Object state comparisons
··········
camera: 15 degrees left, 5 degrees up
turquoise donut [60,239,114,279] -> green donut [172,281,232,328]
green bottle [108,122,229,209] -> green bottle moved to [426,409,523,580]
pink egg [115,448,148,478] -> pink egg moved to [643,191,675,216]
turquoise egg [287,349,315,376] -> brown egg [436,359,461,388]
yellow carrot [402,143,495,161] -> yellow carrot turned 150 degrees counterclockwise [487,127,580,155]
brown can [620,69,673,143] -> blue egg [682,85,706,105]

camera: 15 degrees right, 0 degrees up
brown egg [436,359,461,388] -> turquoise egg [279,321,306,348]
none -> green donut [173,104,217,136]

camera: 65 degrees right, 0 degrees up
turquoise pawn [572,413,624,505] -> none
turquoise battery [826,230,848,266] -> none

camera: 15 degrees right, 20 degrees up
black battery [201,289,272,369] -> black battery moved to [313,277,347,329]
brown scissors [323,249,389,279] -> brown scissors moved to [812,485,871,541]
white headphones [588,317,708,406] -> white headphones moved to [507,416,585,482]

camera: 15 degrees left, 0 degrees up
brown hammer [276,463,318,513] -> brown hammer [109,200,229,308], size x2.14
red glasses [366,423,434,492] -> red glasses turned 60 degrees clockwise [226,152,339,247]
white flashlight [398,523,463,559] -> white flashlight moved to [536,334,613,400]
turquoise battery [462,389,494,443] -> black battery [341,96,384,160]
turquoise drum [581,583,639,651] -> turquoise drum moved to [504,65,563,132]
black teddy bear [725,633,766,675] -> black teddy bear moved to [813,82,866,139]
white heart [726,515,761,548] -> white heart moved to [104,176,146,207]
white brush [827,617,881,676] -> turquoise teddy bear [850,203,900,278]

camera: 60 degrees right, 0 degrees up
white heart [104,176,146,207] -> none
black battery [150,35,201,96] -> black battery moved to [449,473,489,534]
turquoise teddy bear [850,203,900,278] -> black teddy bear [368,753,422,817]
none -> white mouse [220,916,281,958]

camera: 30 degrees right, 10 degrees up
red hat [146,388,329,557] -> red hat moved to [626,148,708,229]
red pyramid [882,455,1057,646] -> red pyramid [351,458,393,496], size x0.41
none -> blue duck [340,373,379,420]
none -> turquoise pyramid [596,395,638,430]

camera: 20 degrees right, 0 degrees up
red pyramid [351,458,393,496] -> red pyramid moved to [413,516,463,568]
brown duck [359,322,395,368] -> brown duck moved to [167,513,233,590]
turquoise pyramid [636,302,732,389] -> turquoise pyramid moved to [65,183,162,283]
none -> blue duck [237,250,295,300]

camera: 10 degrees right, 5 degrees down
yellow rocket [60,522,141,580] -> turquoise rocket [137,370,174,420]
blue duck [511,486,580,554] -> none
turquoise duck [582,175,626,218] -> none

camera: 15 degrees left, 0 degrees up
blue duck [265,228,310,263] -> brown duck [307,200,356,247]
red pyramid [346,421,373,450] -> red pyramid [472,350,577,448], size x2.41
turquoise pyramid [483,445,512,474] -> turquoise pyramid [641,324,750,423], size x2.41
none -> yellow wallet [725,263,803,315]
··········
REQUIREMENT:
Identify each line in the records above containing the word "bear"; copy those lines.

SOLUTION TO THIS PROBLEM:
black teddy bear [725,633,766,675] -> black teddy bear moved to [813,82,866,139]
white brush [827,617,881,676] -> turquoise teddy bear [850,203,900,278]
turquoise teddy bear [850,203,900,278] -> black teddy bear [368,753,422,817]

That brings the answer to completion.